Exercise: Find every line below with the word "ECHO" in it, and copy each one.

Task material:

=-=-=-=-=

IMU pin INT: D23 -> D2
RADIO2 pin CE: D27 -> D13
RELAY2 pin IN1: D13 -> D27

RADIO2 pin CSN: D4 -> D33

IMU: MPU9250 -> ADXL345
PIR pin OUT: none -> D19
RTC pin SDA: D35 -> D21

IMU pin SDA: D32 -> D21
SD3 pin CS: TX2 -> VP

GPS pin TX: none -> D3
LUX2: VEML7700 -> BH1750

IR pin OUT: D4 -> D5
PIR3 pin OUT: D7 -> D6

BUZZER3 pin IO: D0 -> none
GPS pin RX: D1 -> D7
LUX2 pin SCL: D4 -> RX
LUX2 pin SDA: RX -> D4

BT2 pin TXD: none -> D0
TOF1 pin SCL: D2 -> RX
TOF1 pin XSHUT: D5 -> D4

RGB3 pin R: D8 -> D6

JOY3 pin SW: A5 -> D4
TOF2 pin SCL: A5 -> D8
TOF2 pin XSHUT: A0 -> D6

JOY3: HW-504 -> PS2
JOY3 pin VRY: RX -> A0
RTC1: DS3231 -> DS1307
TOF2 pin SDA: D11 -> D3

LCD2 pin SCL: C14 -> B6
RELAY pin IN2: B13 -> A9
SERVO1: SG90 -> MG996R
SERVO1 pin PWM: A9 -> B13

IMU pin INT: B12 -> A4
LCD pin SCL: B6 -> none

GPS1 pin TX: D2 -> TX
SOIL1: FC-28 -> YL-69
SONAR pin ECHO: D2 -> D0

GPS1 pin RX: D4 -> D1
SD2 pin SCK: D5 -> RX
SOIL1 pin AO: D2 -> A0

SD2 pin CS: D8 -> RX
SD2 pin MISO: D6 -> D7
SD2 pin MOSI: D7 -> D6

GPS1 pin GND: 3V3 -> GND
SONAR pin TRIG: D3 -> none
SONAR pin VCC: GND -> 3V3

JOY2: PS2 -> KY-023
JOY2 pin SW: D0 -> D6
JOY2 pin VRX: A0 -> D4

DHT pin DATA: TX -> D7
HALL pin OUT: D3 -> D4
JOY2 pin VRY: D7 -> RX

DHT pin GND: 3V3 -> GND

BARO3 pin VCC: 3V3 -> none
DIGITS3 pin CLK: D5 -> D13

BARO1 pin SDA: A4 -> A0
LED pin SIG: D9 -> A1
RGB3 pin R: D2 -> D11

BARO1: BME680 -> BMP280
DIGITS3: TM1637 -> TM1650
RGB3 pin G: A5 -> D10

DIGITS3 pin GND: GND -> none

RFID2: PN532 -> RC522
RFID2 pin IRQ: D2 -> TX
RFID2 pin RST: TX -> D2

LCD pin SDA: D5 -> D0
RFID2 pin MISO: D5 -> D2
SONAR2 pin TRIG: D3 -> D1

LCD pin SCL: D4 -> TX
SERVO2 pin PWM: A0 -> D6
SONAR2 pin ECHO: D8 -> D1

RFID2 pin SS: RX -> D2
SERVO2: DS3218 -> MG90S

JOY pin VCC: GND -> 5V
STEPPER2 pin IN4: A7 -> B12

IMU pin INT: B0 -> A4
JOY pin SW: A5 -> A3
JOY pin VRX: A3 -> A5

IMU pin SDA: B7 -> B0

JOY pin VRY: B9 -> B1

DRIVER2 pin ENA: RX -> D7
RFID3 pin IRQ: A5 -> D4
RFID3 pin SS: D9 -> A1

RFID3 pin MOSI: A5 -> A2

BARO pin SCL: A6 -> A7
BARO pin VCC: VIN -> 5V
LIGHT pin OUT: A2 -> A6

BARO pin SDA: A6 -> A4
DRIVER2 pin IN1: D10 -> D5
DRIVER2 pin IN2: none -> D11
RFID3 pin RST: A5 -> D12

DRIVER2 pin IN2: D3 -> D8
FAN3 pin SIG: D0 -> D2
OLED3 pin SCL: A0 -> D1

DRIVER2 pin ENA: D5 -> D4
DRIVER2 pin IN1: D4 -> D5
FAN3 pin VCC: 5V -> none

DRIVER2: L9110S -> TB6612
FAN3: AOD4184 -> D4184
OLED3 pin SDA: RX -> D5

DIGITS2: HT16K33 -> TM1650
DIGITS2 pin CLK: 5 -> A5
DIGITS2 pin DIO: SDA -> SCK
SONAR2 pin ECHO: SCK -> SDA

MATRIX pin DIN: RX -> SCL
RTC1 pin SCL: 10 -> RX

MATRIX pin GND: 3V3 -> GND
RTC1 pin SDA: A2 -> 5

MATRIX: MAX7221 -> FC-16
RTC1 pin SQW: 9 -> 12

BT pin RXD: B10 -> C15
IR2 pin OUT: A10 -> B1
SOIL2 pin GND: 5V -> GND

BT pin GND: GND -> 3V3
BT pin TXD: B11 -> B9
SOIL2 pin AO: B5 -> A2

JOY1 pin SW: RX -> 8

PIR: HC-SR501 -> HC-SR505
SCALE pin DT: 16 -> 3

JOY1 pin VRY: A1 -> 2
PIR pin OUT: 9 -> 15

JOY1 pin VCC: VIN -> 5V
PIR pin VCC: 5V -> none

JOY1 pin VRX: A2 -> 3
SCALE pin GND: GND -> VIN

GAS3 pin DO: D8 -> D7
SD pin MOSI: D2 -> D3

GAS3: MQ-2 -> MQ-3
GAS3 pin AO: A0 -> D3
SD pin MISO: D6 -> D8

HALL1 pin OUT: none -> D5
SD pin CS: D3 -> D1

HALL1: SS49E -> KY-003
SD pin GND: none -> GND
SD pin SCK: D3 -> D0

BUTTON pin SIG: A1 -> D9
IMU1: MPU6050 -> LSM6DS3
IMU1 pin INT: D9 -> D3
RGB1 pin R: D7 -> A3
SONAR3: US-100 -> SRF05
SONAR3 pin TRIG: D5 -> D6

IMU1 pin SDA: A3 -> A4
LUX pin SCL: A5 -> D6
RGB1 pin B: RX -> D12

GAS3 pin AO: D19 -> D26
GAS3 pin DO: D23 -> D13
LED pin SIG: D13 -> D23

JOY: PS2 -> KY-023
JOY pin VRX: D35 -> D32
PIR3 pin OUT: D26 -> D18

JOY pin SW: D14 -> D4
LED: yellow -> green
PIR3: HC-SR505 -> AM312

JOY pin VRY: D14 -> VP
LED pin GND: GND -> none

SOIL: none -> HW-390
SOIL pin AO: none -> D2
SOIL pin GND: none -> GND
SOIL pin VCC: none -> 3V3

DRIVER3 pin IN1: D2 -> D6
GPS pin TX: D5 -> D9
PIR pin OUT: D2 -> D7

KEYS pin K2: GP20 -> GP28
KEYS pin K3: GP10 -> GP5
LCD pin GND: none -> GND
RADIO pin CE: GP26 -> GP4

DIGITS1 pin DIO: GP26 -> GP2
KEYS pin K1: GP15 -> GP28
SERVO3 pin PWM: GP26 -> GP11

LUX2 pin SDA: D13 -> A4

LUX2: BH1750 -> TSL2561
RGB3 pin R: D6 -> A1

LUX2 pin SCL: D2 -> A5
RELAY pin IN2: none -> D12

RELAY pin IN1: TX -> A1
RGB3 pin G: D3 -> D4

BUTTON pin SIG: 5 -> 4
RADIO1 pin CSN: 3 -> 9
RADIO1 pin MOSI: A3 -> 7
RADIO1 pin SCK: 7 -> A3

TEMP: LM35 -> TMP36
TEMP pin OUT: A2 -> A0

=-=-=-=-=

Written answer:
SONAR pin ECHO: D2 -> D0
SONAR2 pin ECHO: D8 -> D1
SONAR2 pin ECHO: SCK -> SDA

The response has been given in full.